**SUPPLIED RECORDS**:
= = = = =
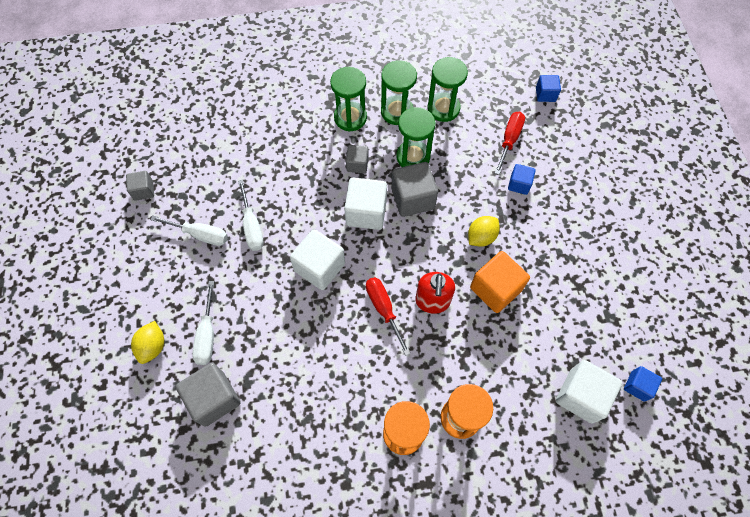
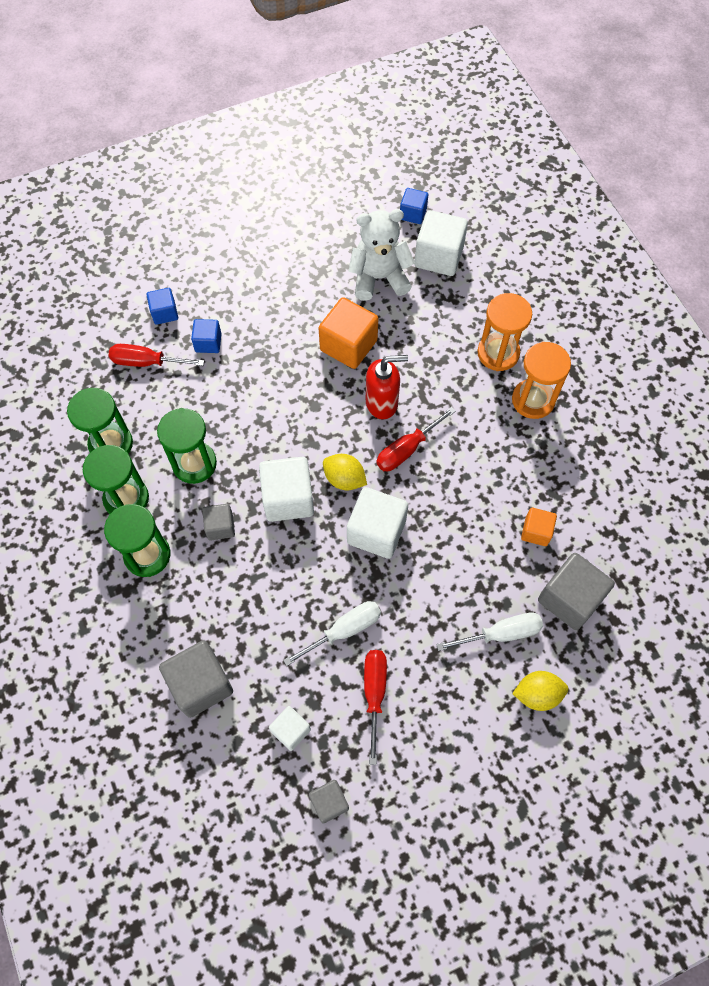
camera: 105 degrees left, 0 degrees up
(198, 178) = (291, 730): none -> white cube
(200, 235) = (374, 694): white screwdriver -> red screwdriver
(279, 391) = (536, 531): none -> orange cube
(413, 198) = (255, 451): grey cube -> grey cube (200, 684)
(481, 237) = (288, 369): yellow lemon -> yellow lemon (344, 479)
(545, 94) = (68, 334): blue cube -> blue cube (164, 313)
(563, 333) = (379, 278): none -> white teddy bear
= = = = =
**EXERCISE DESCRIPTION**:
The answer should contain every line of the material exactly as written and no pictures.

**SOLUTION TO THE PROBLEM**:
camera: 105 degrees left, 0 degrees up
(198, 178) = (291, 730): none -> white cube
(200, 235) = (374, 694): white screwdriver -> red screwdriver
(279, 391) = (536, 531): none -> orange cube
(413, 198) = (255, 451): grey cube -> grey cube (200, 684)
(481, 237) = (288, 369): yellow lemon -> yellow lemon (344, 479)
(545, 94) = (68, 334): blue cube -> blue cube (164, 313)
(563, 333) = (379, 278): none -> white teddy bear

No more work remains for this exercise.